• EXERCISE DIRECTIONS
Set down, character for character, everything in the records below from the line holding "# camera: 30 degrees left, 10 degrees down" down to the line holding "rotate,rubber duck (emerald)", and no other line.

• DATA FOR ANALYSIS
####
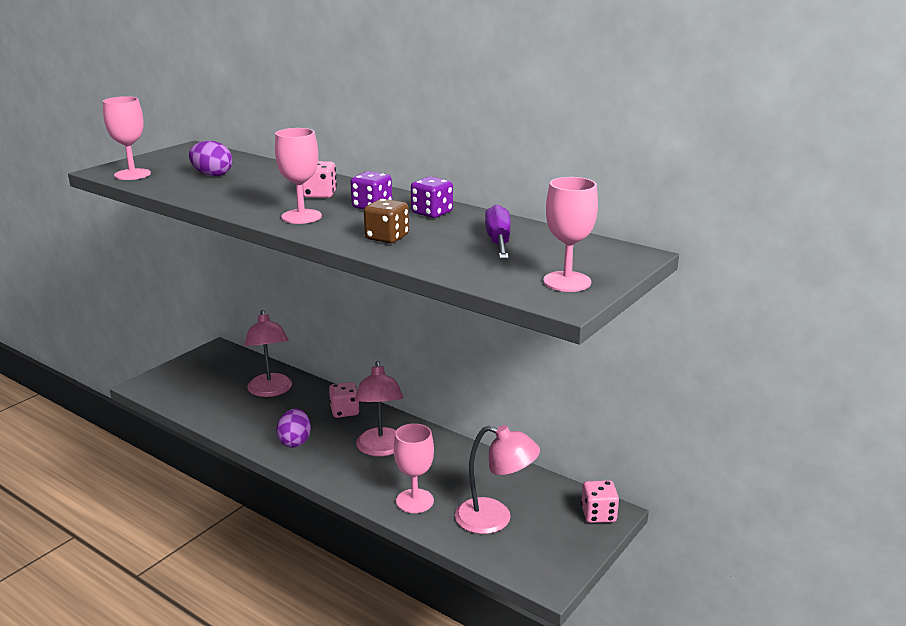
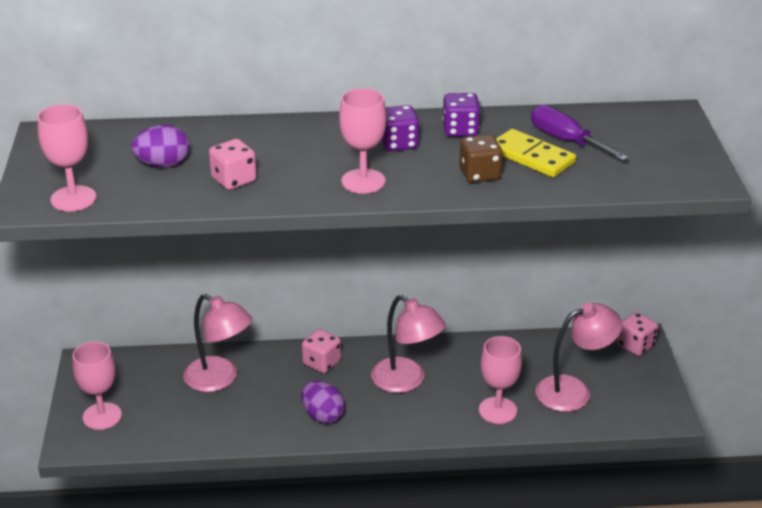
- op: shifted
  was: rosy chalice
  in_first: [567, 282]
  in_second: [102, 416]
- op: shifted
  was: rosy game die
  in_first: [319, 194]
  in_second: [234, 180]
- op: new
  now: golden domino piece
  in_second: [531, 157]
####
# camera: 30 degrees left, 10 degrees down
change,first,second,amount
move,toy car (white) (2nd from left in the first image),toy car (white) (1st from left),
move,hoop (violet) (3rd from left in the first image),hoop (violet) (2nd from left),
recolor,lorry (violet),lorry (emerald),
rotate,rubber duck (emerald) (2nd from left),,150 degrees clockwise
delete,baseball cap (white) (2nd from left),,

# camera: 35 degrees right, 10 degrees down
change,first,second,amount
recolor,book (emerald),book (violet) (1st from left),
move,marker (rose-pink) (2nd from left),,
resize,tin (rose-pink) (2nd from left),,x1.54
####
• RESULT
# camera: 30 degrees left, 10 degrees down
change,first,second,amount
move,toy car (white) (2nd from left in the first image),toy car (white) (1st from left),
move,hoop (violet) (3rd from left in the first image),hoop (violet) (2nd from left),
recolor,lorry (violet),lorry (emerald),
rotate,rubber duck (emerald) (2nd from left),,150 degrees clockwise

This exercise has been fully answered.